'''

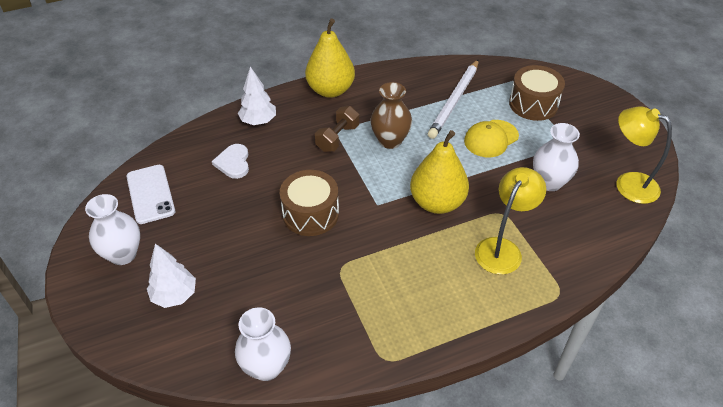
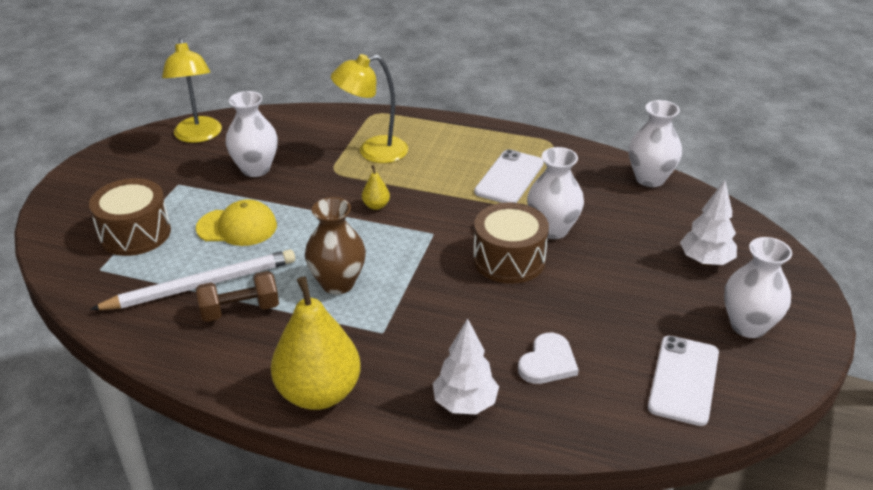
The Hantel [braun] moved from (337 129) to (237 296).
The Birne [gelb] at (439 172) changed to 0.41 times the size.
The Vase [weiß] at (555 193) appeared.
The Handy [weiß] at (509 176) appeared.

'''

* **Work instruction**: Where the line containing "The Vase [weiß] at (555 193) appeared." appears, start copying, and go on exactly through the last line of the data.

* **Your solution**:
The Vase [weiß] at (555 193) appeared.
The Handy [weiß] at (509 176) appeared.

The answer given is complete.